• **What this task involves**
Copy out each line of the items below that contains the string "bath".

=== Data provided ===

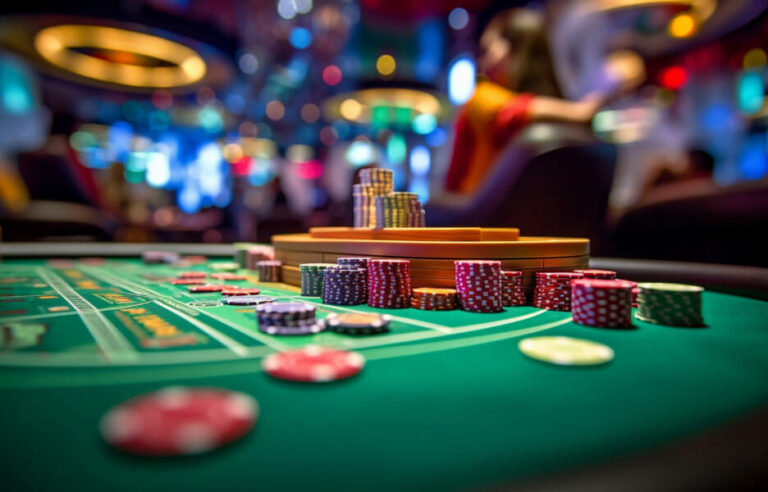
Locate an element on the screen. The image size is (768, 492). labeled section on poker table is located at coordinates (34, 287), (107, 274), (137, 331), (51, 341).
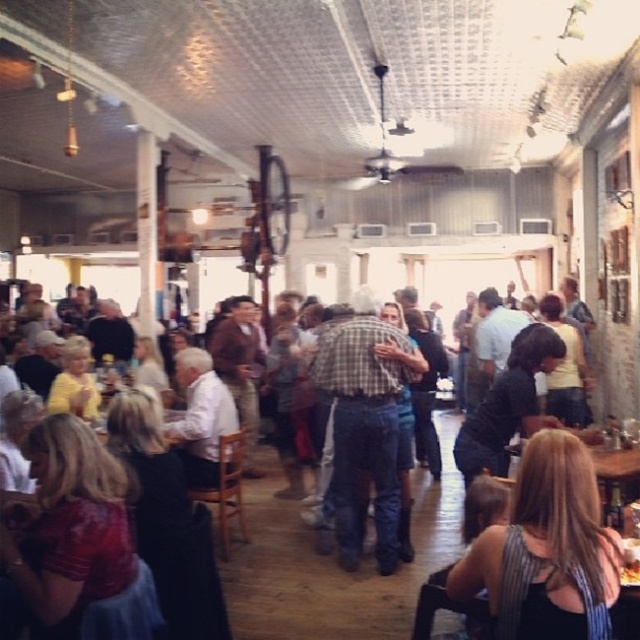
Question: Considering the relative positions of black striped tank top at lower right and plaid shirt at center in the image provided, where is black striped tank top at lower right located with respect to plaid shirt at center?

Choices:
 (A) left
 (B) right

Answer: (B)

Question: Which object appears closest to the camera in this image?

Choices:
 (A) black striped tank top at lower right
 (B) plaid shirt at center

Answer: (A)

Question: Which of the following is the farthest from the observer?

Choices:
 (A) (360, 440)
 (B) (605, 586)

Answer: (A)

Question: Can you confirm if black striped tank top at lower right is positioned to the left of plaid shirt at center?

Choices:
 (A) no
 (B) yes

Answer: (A)

Question: Is black striped tank top at lower right to the right of plaid shirt at center from the viewer's perspective?

Choices:
 (A) no
 (B) yes

Answer: (B)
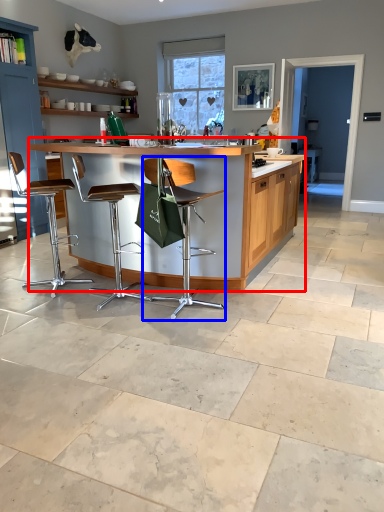
Question: Among these objects, which one is nearest to the camera, table (highlighted by a red box) or chair (highlighted by a blue box)?

Choices:
 (A) table
 (B) chair

Answer: (B)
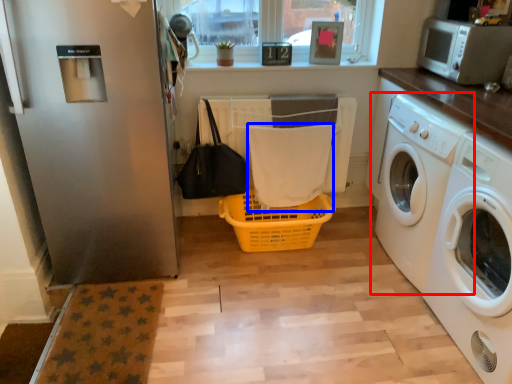
Question: Among these objects, which one is farthest to the camera, washing machine (highlighted by a red box) or bath towel (highlighted by a blue box)?

Choices:
 (A) washing machine
 (B) bath towel

Answer: (B)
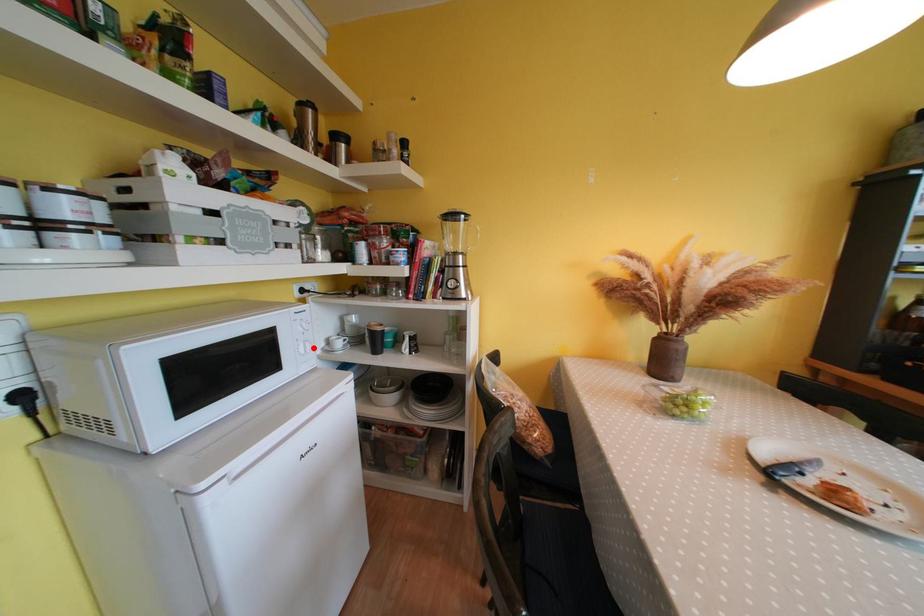
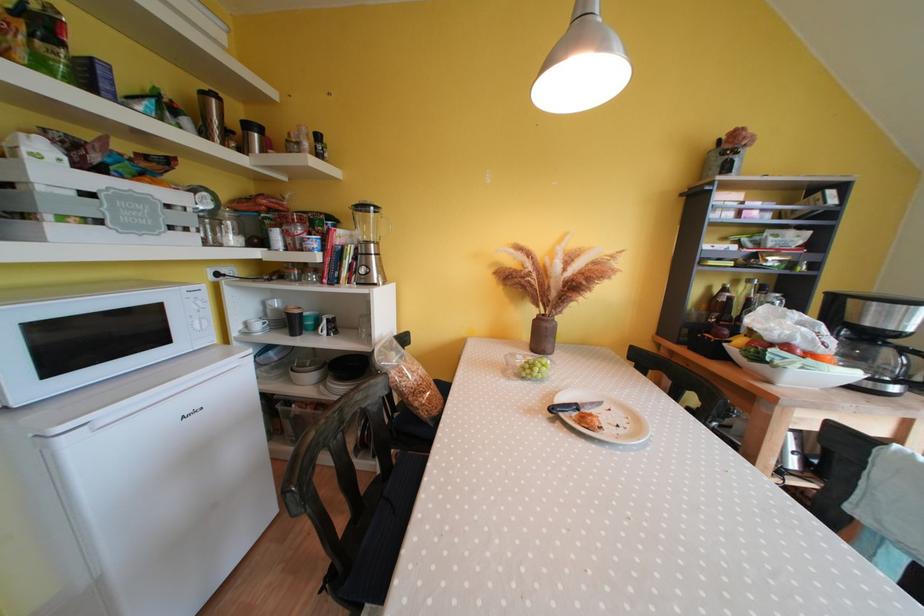
Question: I am providing you with two images of the same scene from different viewpoints. A red point is marked on the first image. Can you still see the location of the red point in image 2?

Choices:
 (A) Yes
 (B) No

Answer: (A)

===

• **Problem solution**
Question: Among these objects, which one is farthest to the camera, washing machine (highlighted by a red box) or bath towel (highlighted by a blue box)?
 (B) bath towel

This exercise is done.